Dataset items
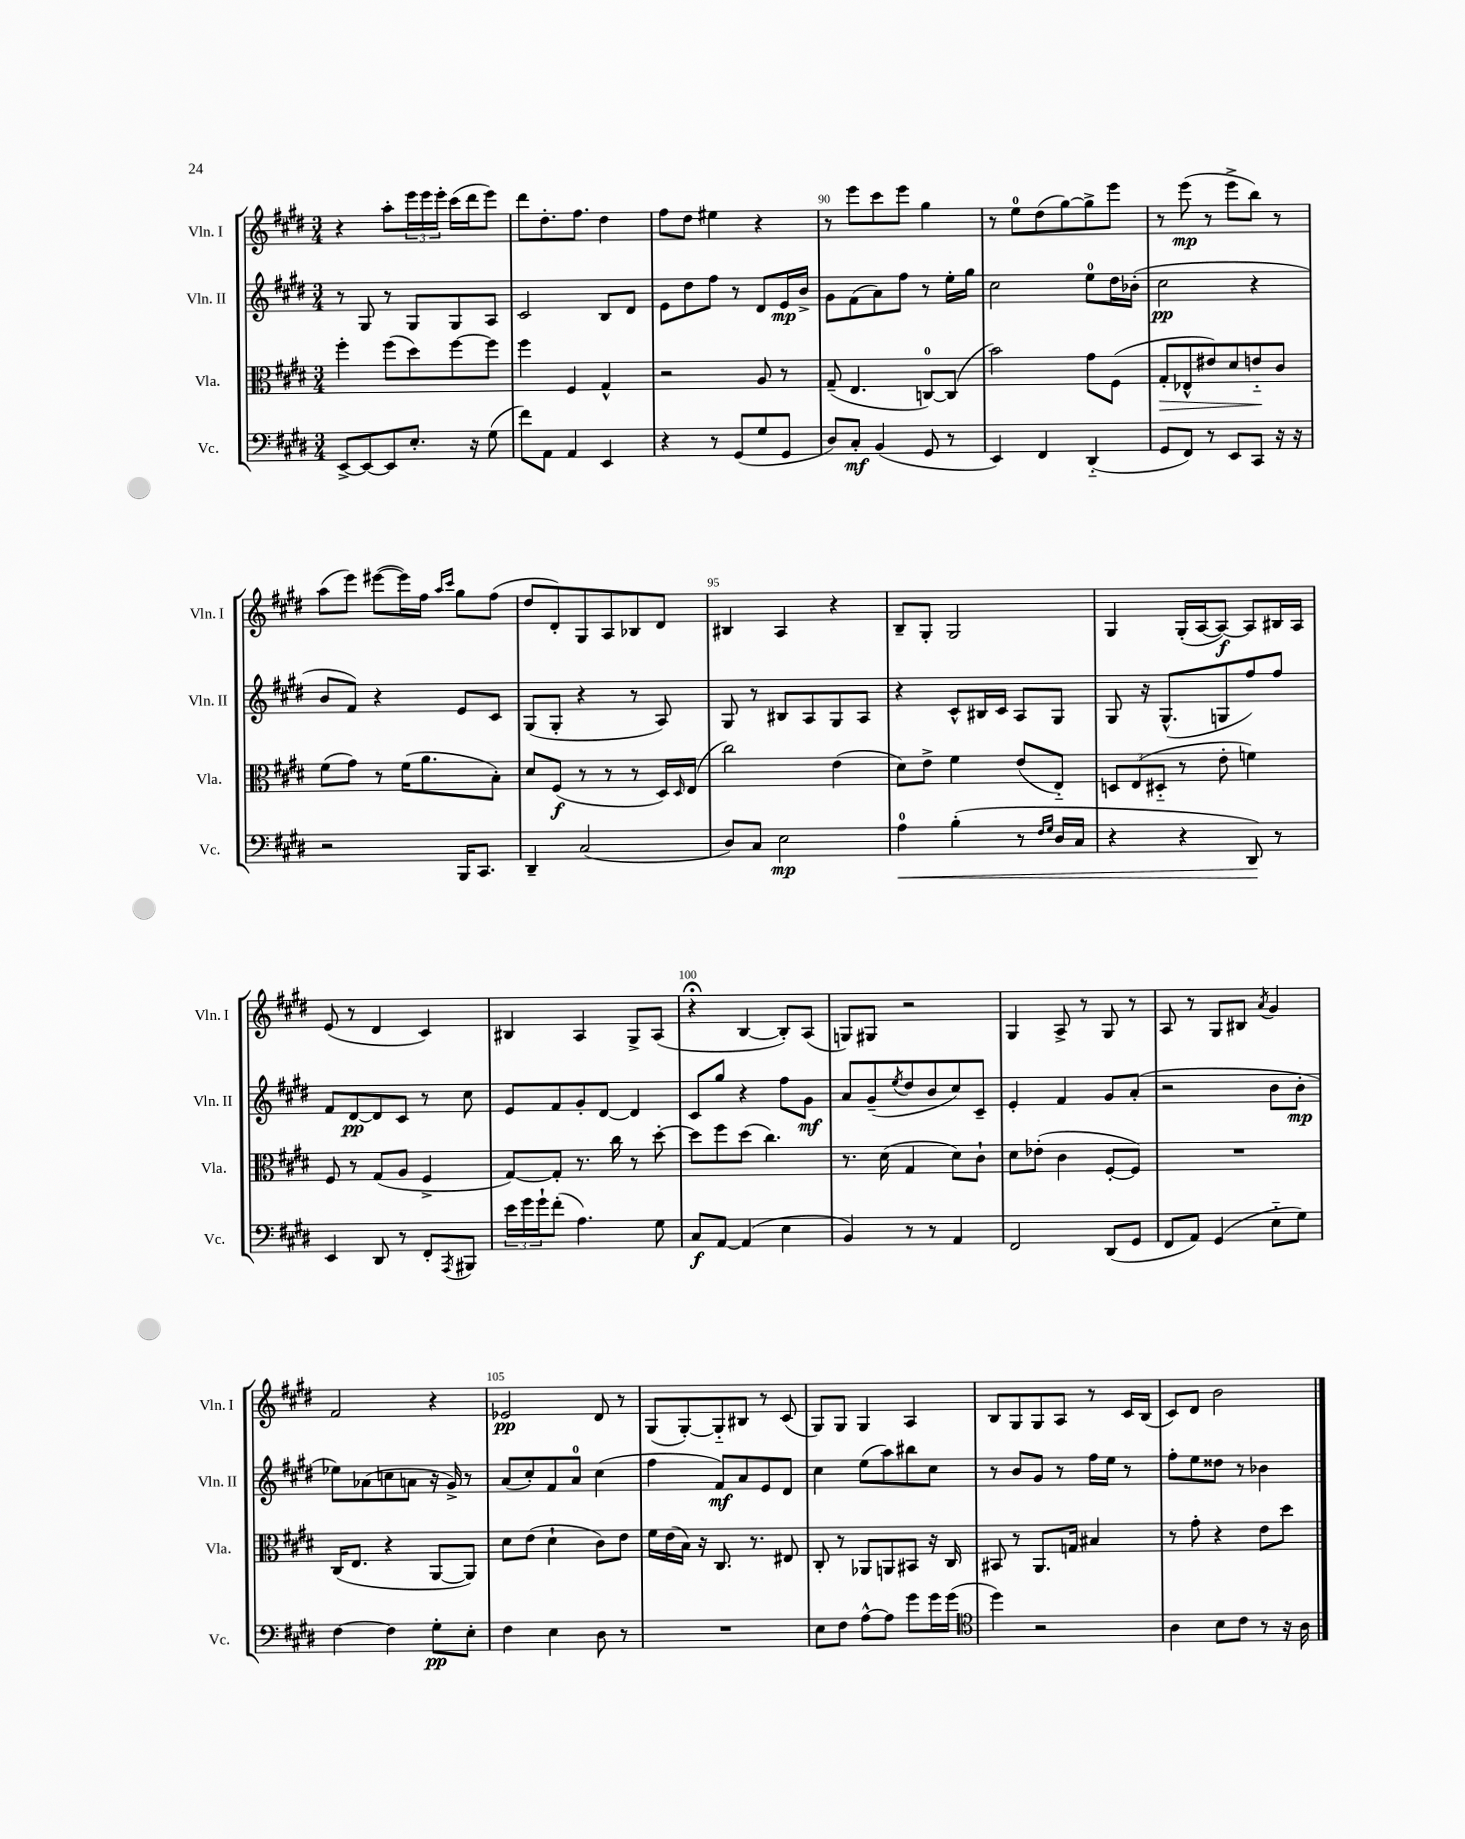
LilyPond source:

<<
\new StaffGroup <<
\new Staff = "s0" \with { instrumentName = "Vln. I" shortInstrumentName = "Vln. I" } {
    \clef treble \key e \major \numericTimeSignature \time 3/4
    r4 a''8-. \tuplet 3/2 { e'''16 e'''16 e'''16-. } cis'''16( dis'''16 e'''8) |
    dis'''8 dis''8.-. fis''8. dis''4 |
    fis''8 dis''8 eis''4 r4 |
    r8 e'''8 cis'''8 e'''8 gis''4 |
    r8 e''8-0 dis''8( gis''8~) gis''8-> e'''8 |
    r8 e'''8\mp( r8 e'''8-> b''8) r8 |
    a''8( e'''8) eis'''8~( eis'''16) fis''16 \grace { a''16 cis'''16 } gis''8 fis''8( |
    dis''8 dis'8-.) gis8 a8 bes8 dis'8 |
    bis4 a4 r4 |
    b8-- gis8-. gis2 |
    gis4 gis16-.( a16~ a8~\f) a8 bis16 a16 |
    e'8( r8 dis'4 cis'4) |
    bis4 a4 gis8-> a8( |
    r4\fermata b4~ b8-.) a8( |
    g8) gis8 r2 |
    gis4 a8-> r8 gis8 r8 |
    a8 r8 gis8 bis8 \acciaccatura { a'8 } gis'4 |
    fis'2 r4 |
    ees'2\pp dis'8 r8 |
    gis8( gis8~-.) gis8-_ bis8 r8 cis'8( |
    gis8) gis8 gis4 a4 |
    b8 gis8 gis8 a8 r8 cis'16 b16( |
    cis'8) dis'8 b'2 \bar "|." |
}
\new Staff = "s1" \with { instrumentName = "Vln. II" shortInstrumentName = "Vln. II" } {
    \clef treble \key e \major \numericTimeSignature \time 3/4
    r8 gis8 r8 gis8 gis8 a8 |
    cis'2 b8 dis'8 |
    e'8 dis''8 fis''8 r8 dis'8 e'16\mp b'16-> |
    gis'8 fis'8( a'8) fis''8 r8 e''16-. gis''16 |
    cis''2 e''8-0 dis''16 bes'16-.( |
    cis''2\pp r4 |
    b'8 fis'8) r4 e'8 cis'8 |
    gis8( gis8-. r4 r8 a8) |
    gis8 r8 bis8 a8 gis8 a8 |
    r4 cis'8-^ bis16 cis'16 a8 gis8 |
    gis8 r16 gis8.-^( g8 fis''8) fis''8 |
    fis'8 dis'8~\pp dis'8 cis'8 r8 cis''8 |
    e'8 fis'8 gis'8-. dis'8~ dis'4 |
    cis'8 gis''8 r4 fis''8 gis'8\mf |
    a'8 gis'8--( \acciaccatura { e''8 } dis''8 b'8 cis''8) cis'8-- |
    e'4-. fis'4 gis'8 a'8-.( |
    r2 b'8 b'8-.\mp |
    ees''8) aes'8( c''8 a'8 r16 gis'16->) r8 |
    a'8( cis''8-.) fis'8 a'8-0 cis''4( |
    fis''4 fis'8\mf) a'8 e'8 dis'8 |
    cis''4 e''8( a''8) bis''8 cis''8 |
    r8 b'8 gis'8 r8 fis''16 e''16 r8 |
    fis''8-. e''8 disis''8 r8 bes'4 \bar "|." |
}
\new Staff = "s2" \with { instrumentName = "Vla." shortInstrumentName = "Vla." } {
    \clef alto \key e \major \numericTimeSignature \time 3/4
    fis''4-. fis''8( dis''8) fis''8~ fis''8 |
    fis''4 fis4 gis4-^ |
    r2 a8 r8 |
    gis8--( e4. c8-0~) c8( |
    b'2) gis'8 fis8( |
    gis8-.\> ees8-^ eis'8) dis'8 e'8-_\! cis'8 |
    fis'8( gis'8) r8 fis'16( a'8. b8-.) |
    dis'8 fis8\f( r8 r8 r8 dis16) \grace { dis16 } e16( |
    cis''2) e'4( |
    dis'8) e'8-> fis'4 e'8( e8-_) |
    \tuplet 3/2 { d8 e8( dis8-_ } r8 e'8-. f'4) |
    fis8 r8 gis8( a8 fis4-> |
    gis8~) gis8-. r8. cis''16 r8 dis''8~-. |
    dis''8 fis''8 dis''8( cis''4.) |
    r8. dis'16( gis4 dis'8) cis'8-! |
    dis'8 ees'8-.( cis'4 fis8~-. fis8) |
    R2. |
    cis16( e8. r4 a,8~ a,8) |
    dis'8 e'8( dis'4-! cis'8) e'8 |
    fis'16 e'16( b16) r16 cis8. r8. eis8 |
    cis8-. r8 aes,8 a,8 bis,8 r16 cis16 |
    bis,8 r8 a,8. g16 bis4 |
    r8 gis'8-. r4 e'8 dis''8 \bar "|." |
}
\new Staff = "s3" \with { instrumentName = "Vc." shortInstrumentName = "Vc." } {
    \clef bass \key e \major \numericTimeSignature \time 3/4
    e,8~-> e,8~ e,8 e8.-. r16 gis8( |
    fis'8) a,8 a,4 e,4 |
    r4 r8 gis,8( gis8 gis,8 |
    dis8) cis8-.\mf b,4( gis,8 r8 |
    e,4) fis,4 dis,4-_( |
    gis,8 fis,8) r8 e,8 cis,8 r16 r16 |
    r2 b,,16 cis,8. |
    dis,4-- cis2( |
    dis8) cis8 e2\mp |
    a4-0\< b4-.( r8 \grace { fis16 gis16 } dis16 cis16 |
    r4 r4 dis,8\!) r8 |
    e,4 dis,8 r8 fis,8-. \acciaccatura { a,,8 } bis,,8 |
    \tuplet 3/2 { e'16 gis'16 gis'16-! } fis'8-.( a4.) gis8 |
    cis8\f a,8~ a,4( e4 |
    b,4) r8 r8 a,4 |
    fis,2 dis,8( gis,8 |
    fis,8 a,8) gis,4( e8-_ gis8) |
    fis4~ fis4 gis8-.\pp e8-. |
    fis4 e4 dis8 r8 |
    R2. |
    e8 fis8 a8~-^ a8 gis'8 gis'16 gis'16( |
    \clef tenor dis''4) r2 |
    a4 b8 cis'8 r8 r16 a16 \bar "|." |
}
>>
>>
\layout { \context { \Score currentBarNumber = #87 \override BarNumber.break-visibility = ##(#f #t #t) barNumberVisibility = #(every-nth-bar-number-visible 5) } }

Challenge | List every line in the entries above that contains the string "shortInstrumentName", and copy each of those lines in full.

The response |
\new Staff = "s0" \with { instrumentName = "Vln. I" shortInstrumentName = "Vln. I" } {
\new Staff = "s1" \with { instrumentName = "Vln. II" shortInstrumentName = "Vln. II" } {
\new Staff = "s2" \with { instrumentName = "Vla." shortInstrumentName = "Vla." } {
\new Staff = "s3" \with { instrumentName = "Vc." shortInstrumentName = "Vc." } {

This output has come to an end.